┏━━
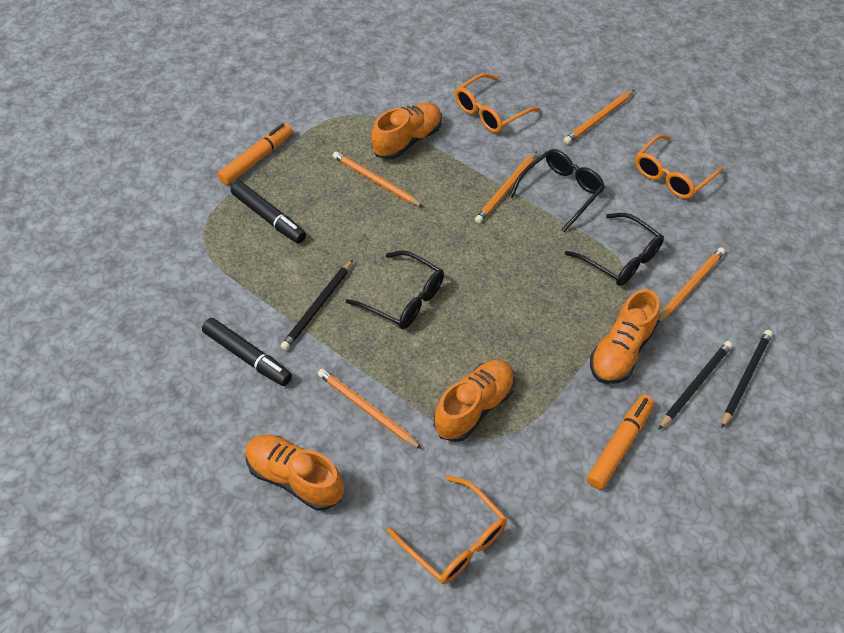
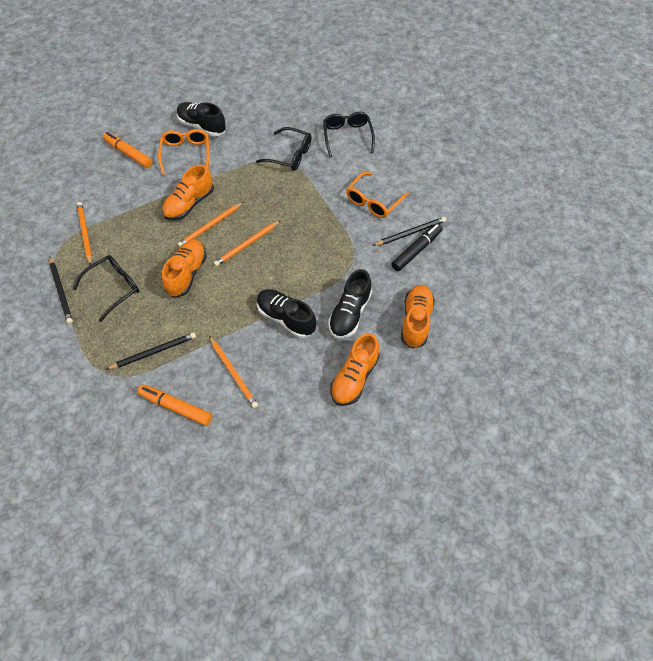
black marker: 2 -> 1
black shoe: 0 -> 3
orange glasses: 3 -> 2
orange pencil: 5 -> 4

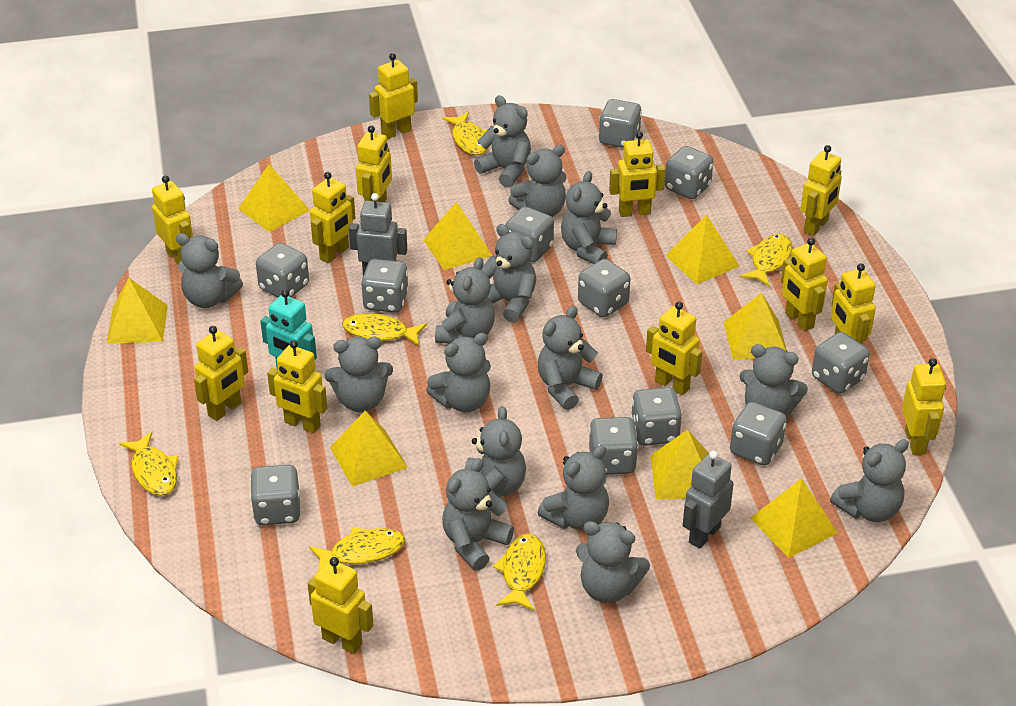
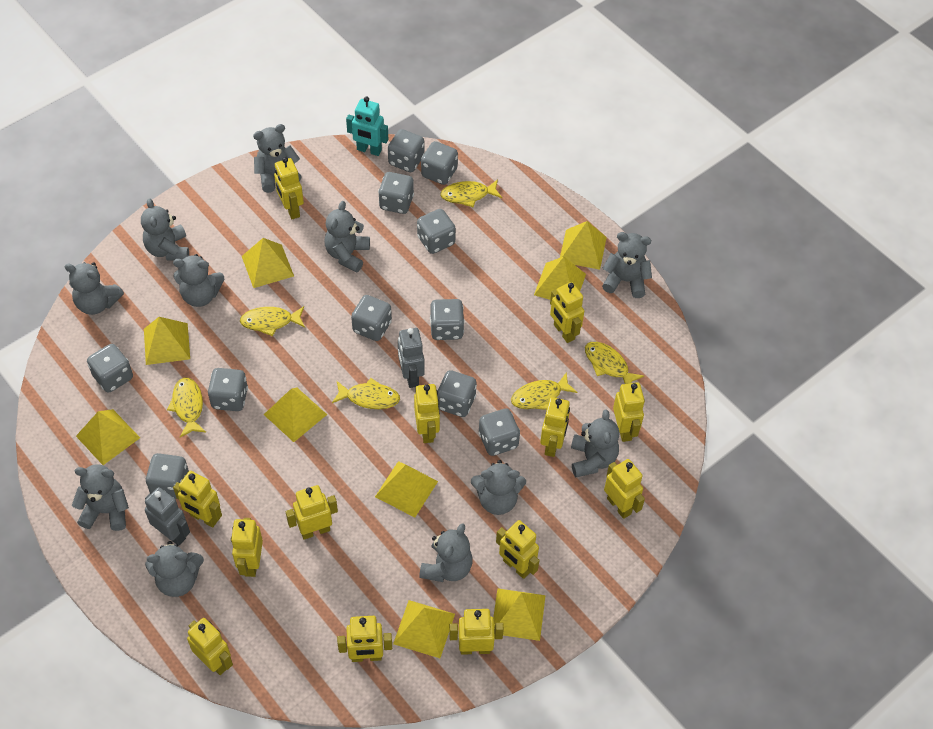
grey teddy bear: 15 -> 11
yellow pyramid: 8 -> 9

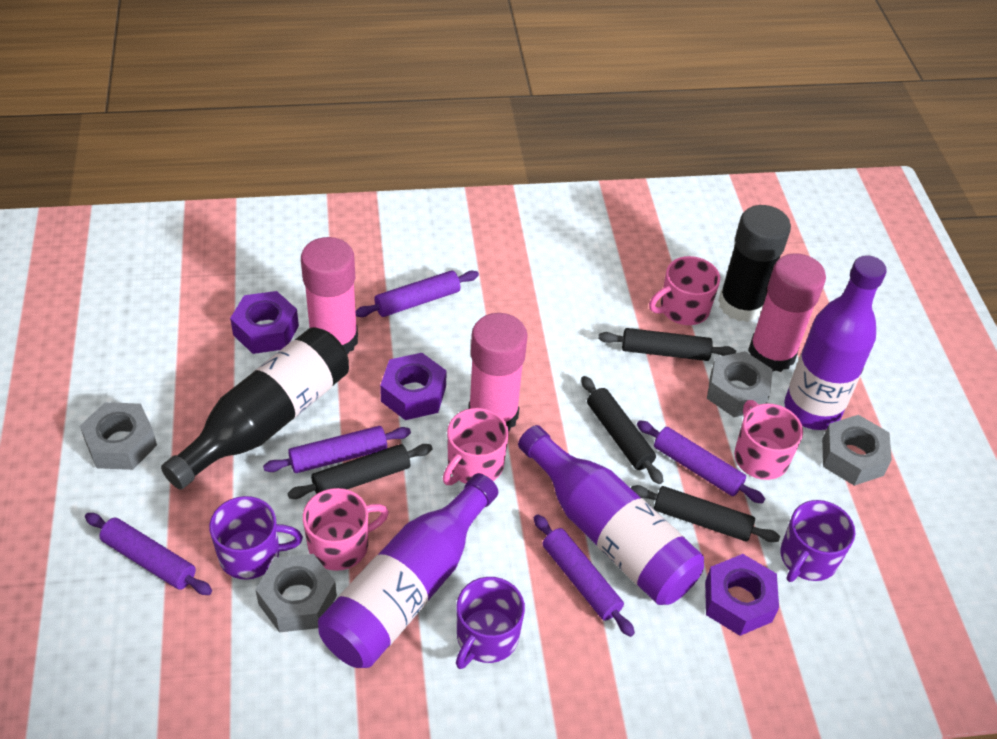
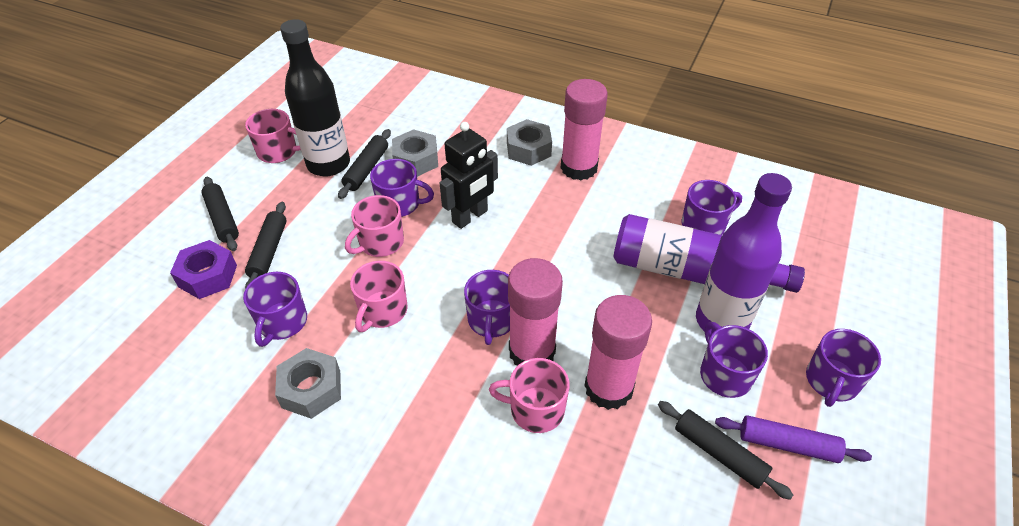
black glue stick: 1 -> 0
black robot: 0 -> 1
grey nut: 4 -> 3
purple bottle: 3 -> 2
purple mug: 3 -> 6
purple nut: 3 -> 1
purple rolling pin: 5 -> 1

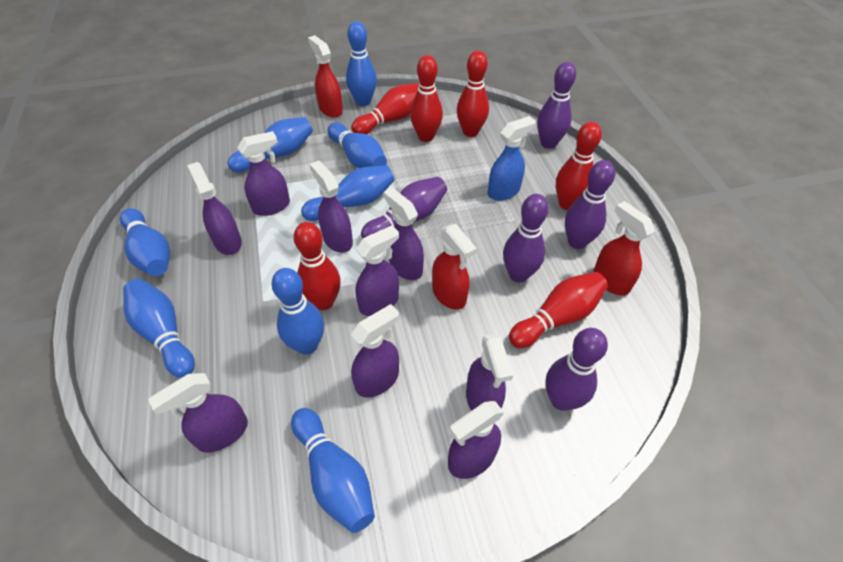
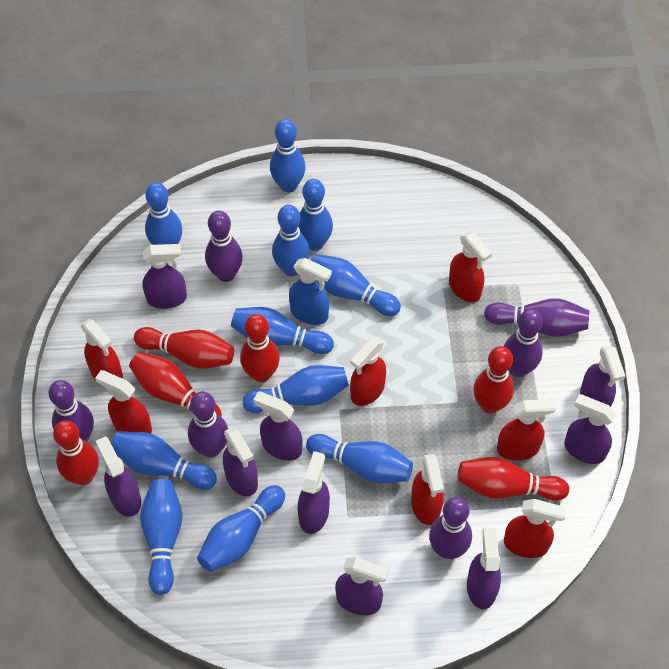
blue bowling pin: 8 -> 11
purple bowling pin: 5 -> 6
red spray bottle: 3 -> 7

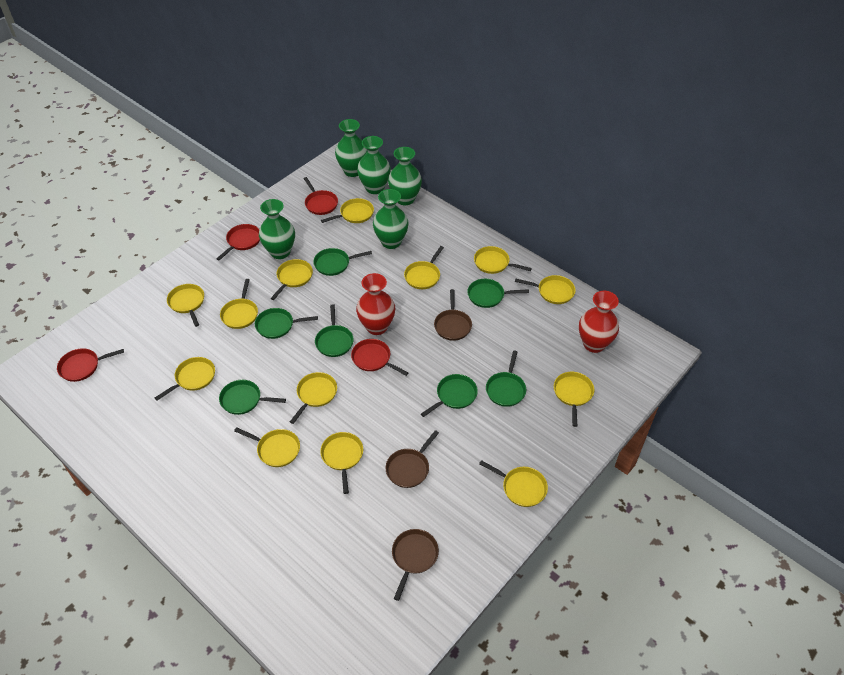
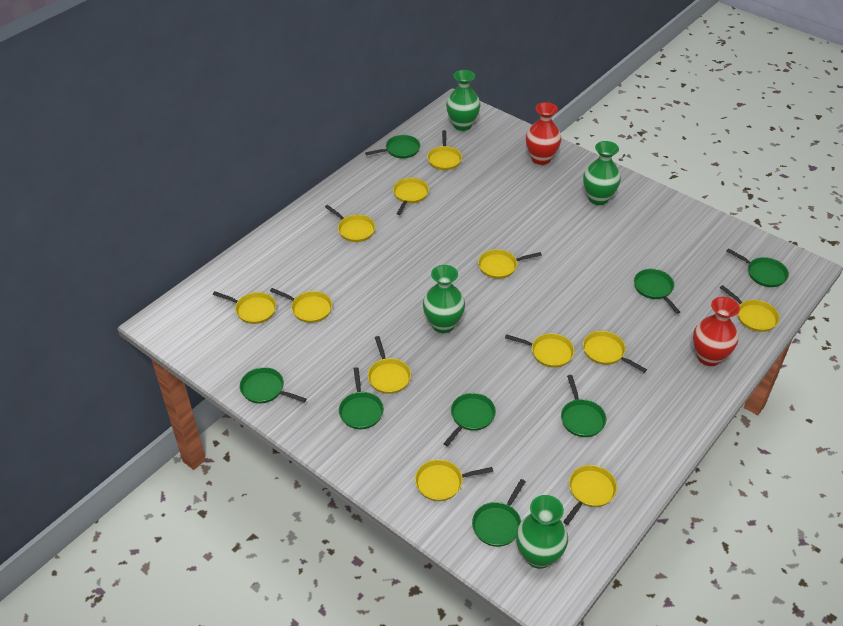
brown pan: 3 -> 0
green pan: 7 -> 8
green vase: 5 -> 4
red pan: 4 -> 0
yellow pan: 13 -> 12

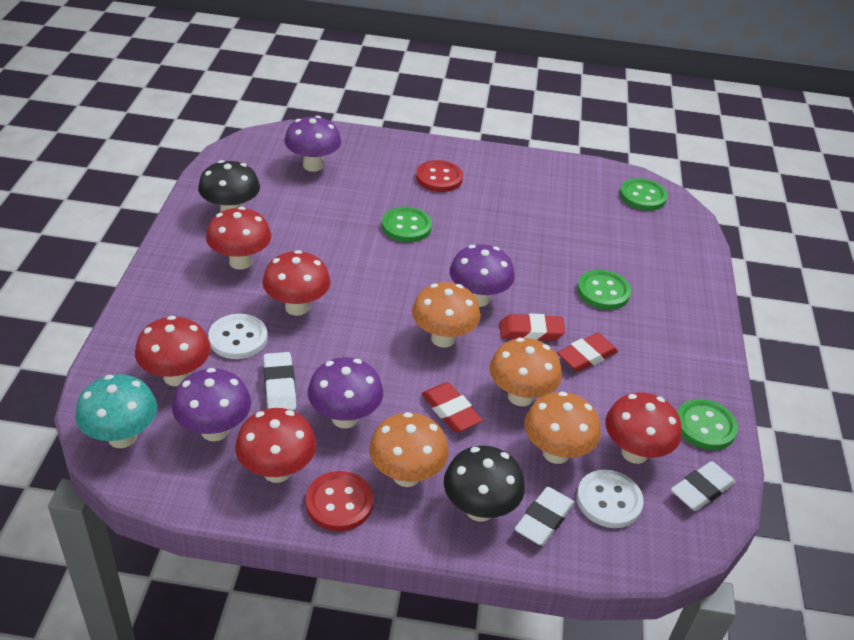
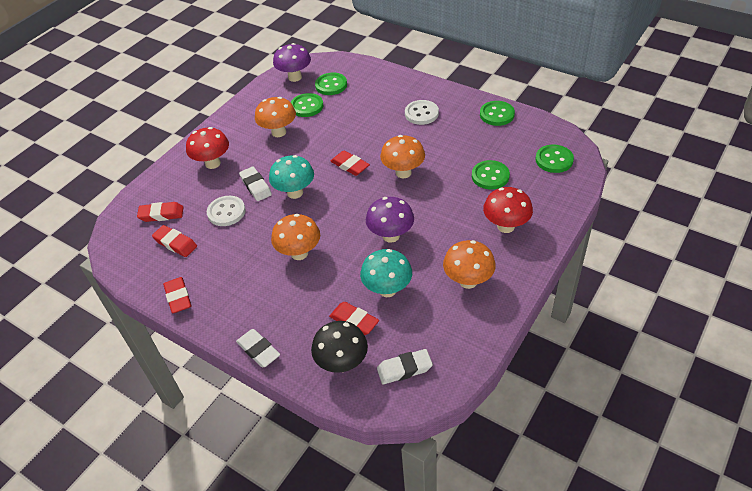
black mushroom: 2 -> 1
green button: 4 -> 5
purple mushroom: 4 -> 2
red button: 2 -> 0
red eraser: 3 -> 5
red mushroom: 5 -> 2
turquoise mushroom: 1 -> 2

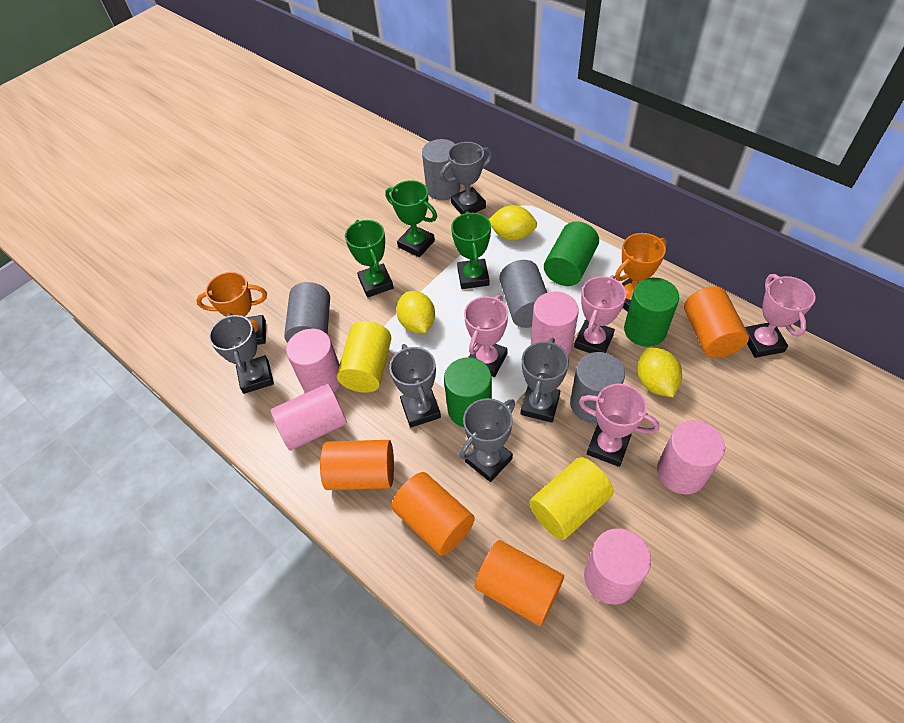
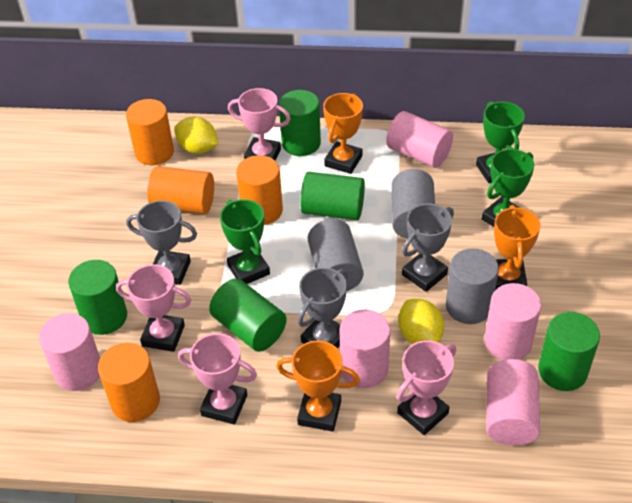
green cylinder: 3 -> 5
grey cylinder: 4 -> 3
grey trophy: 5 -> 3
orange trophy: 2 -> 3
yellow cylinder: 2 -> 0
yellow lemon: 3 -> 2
┗━━
» **PROBLEM TO SOLVE**:
Write out exactly, and nothing more than, the lines of the entries above from the line containing "yellow pyramid: 8 -> 9" through the final line; omit any pictures.

» **RESPONSE TO THIS TASK**:
yellow pyramid: 8 -> 9

black glue stick: 1 -> 0
black robot: 0 -> 1
grey nut: 4 -> 3
purple bottle: 3 -> 2
purple mug: 3 -> 6
purple nut: 3 -> 1
purple rolling pin: 5 -> 1

blue bowling pin: 8 -> 11
purple bowling pin: 5 -> 6
red spray bottle: 3 -> 7

brown pan: 3 -> 0
green pan: 7 -> 8
green vase: 5 -> 4
red pan: 4 -> 0
yellow pan: 13 -> 12

black mushroom: 2 -> 1
green button: 4 -> 5
purple mushroom: 4 -> 2
red button: 2 -> 0
red eraser: 3 -> 5
red mushroom: 5 -> 2
turquoise mushroom: 1 -> 2

green cylinder: 3 -> 5
grey cylinder: 4 -> 3
grey trophy: 5 -> 3
orange trophy: 2 -> 3
yellow cylinder: 2 -> 0
yellow lemon: 3 -> 2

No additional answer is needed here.